#### TASK DETAILS
Repeat the listing exactly. Do not carry over any pictures.

#### DATA FOR REVIEW
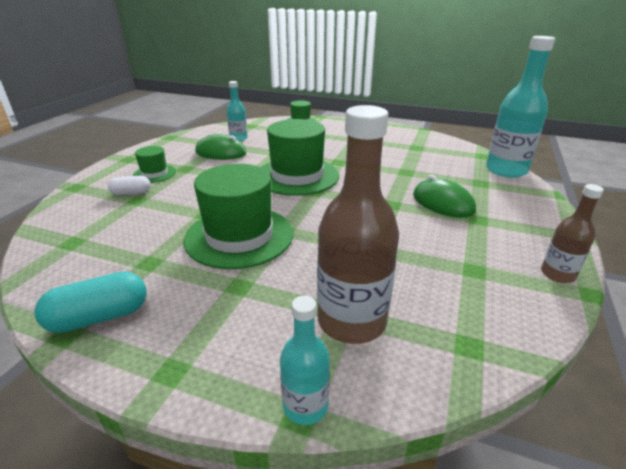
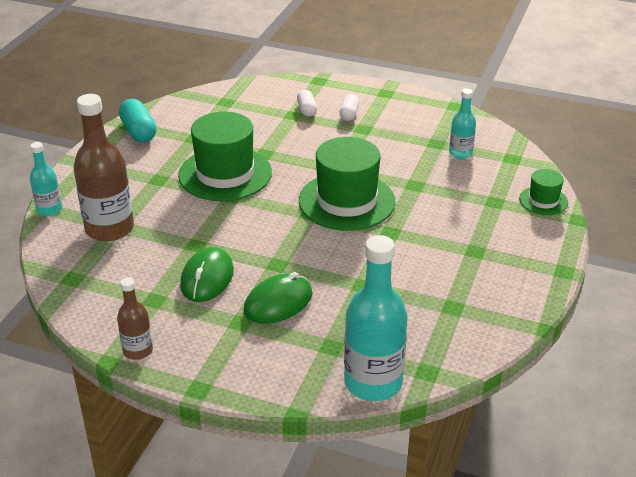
camera: 90 degrees right, 5 degrees up
(154, 174) = (349, 114): green hat -> white capsule
(221, 152) = (410, 146): green mouse -> green mouse (207, 278)

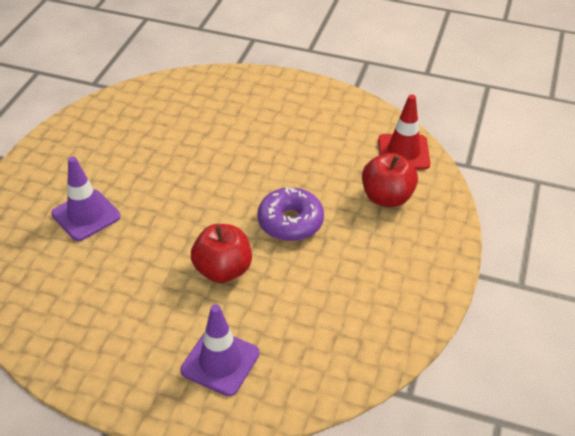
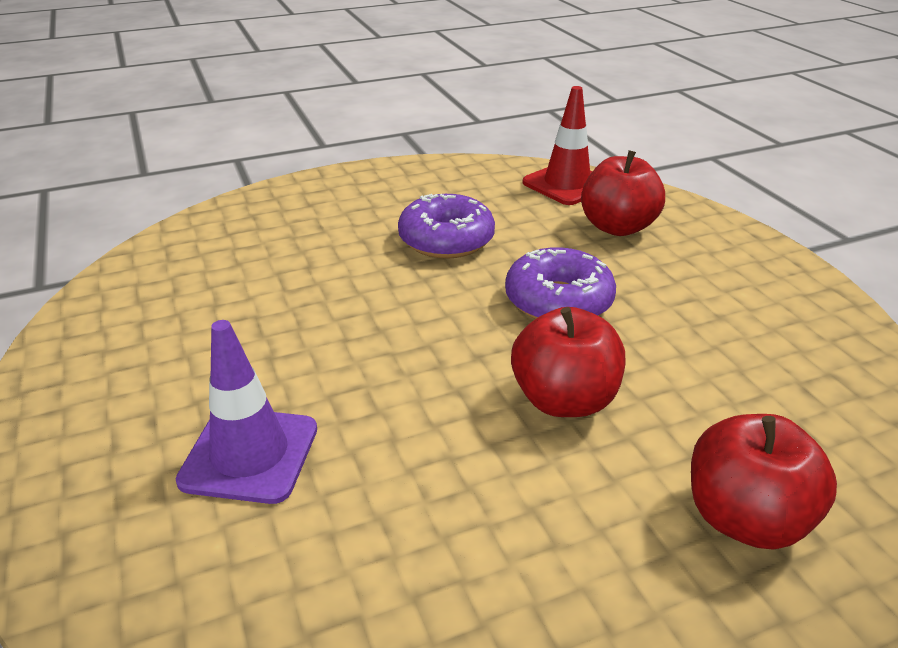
camera: 40 degrees left, 10 degrees down
(220, 362) = (745, 518): purple traffic cone -> red apple
(286, 154) = (446, 240): none -> purple donut

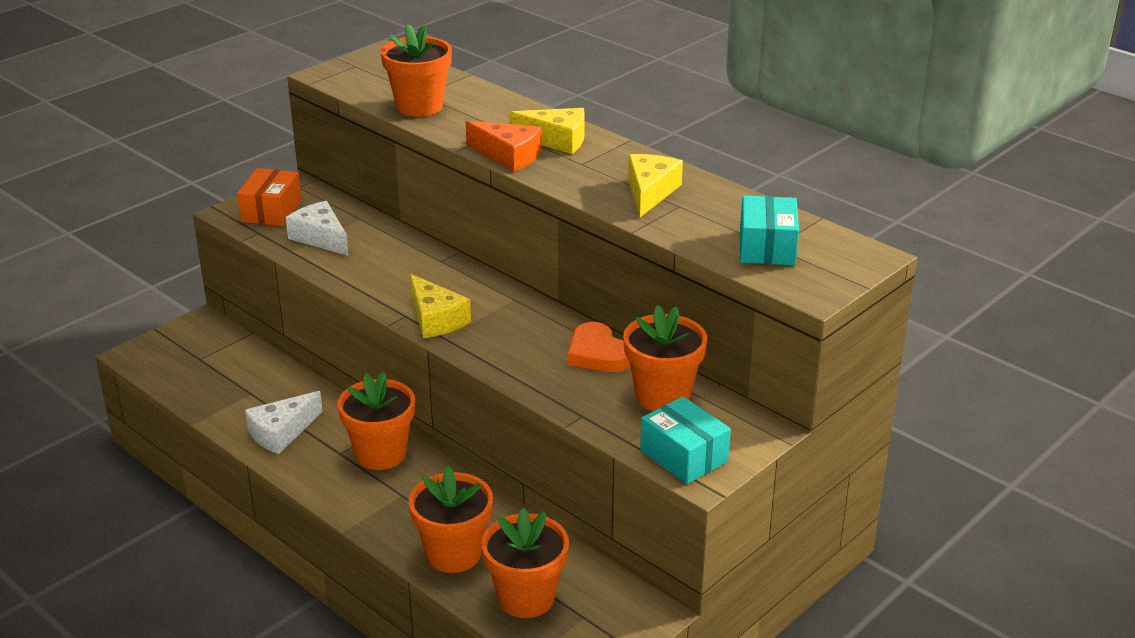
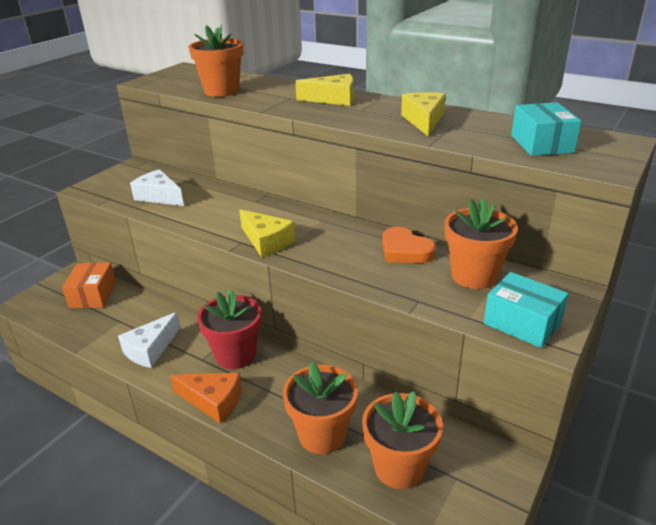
camera: 10 degrees left, 0 degrees up
(271, 211) = (117, 184): orange box -> orange box (93, 295)
(381, 454) = (235, 355): orange flower pot -> red flower pot
(508, 156) = (302, 111): orange cheese -> orange cheese (213, 401)

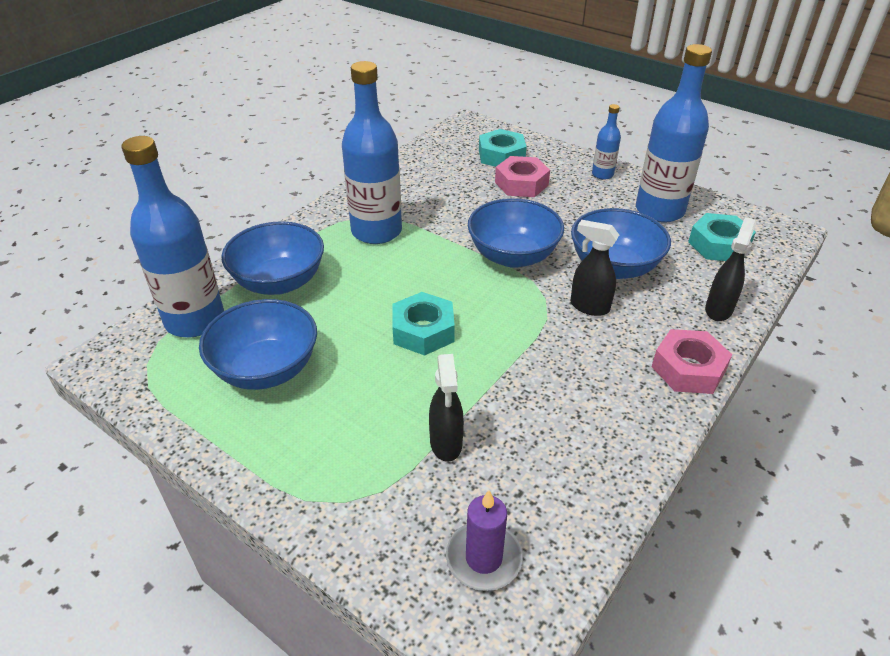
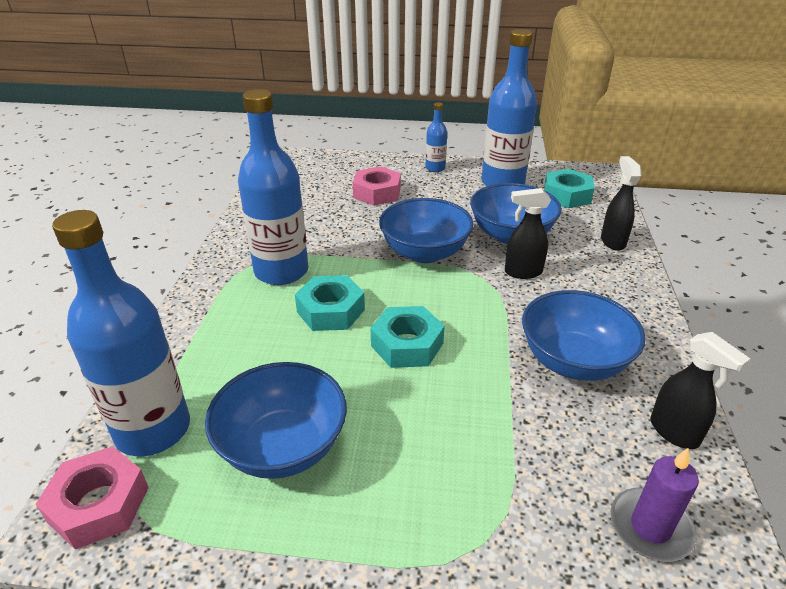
camera: 30 degrees left, 5 degrees down
(279, 282) = (220, 353): blue bowl -> blue bowl (573, 361)
(446, 444) = (521, 438): black spray bottle -> black spray bottle (674, 433)
(501, 156) = (339, 175): turquoise nut -> turquoise nut (331, 311)
(688, 369) = (637, 293): pink nut -> pink nut (99, 504)

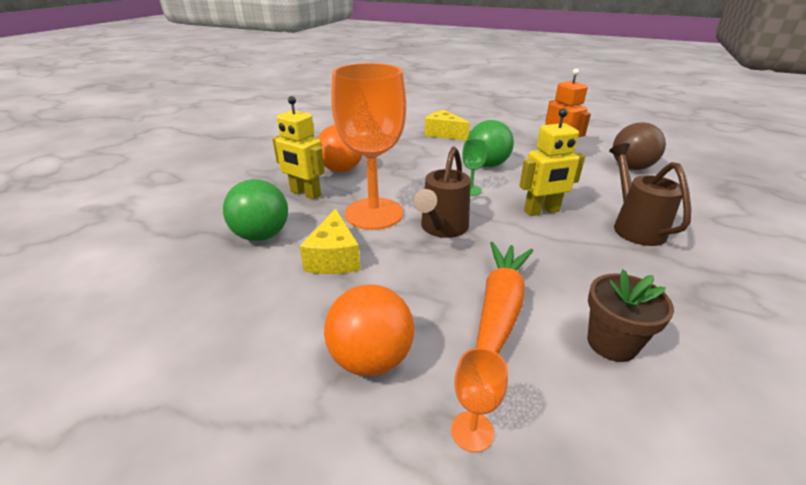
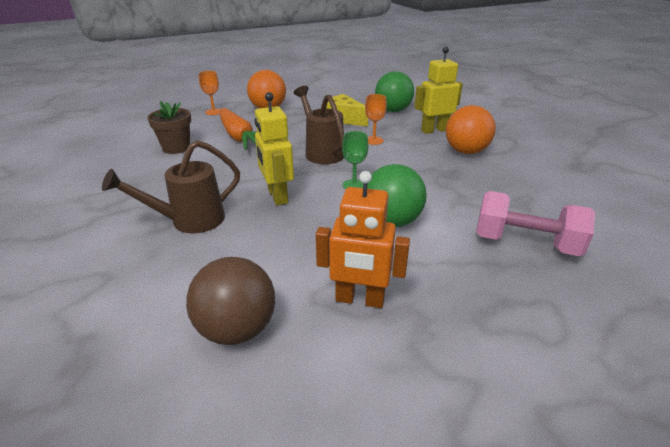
camera: 130 degrees right, 0 degrees up
(374, 213) = (373, 140): orange goblet -> orange goblet, size x0.40
(444, 134) = (525, 243): yellow cheese -> pink dumbbell
(541, 211) = (277, 196): yellow robot -> yellow robot turned 45 degrees counterclockwise
(634, 227) = (190, 221): brown watering can -> brown watering can turned 120 degrees clockwise

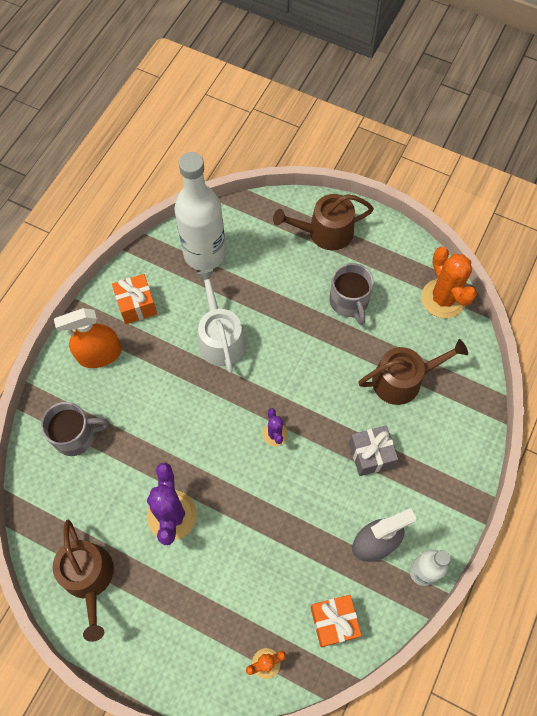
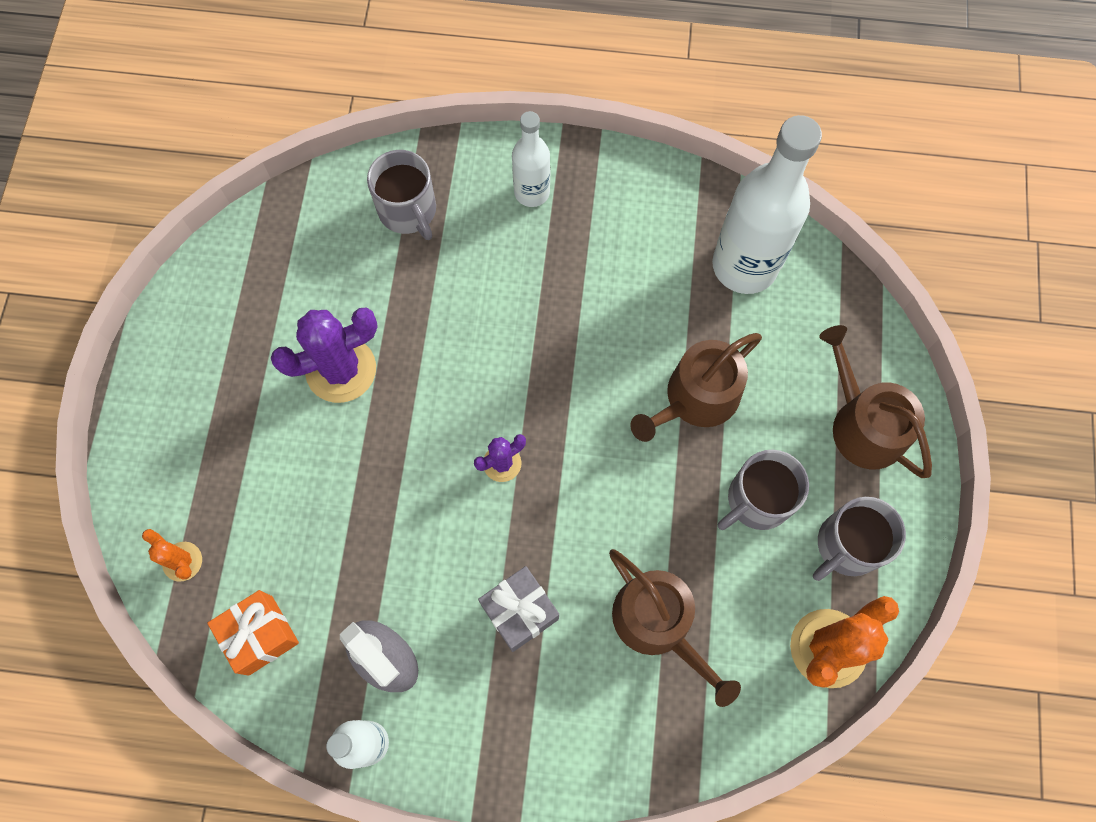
camera: 70 degrees right, 5 degrees up
(89, 578) = (230, 302): brown watering can -> brown watering can (696, 399)
(99, 354) = (532, 192): orange spray bottle -> white bottle
(137, 305) = (624, 209): orange gift -> none
(220, 338) = (619, 336): white watering can -> none
(390, 267) = (847, 546): none -> grey mug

#### ANSWER
camera: 90 degrees right, 5 degrees up
(154, 174) = (349, 114): green hat -> white capsule
(221, 152) = (410, 146): green mouse -> green mouse (207, 278)

camera: 40 degrees left, 10 degrees down
(220, 362) = (745, 518): purple traffic cone -> red apple
(286, 154) = (446, 240): none -> purple donut

camera: 10 degrees left, 0 degrees up
(271, 211) = (117, 184): orange box -> orange box (93, 295)
(381, 454) = (235, 355): orange flower pot -> red flower pot
(508, 156) = (302, 111): orange cheese -> orange cheese (213, 401)

camera: 30 degrees left, 5 degrees down
(279, 282) = (220, 353): blue bowl -> blue bowl (573, 361)
(446, 444) = (521, 438): black spray bottle -> black spray bottle (674, 433)
(501, 156) = (339, 175): turquoise nut -> turquoise nut (331, 311)
(688, 369) = (637, 293): pink nut -> pink nut (99, 504)

camera: 130 degrees right, 0 degrees up
(374, 213) = (373, 140): orange goblet -> orange goblet, size x0.40
(444, 134) = (525, 243): yellow cheese -> pink dumbbell
(541, 211) = (277, 196): yellow robot -> yellow robot turned 45 degrees counterclockwise
(634, 227) = (190, 221): brown watering can -> brown watering can turned 120 degrees clockwise

camera: 70 degrees right, 5 degrees up
(89, 578) = (230, 302): brown watering can -> brown watering can (696, 399)
(99, 354) = (532, 192): orange spray bottle -> white bottle
(137, 305) = (624, 209): orange gift -> none
(220, 338) = (619, 336): white watering can -> none
(390, 267) = (847, 546): none -> grey mug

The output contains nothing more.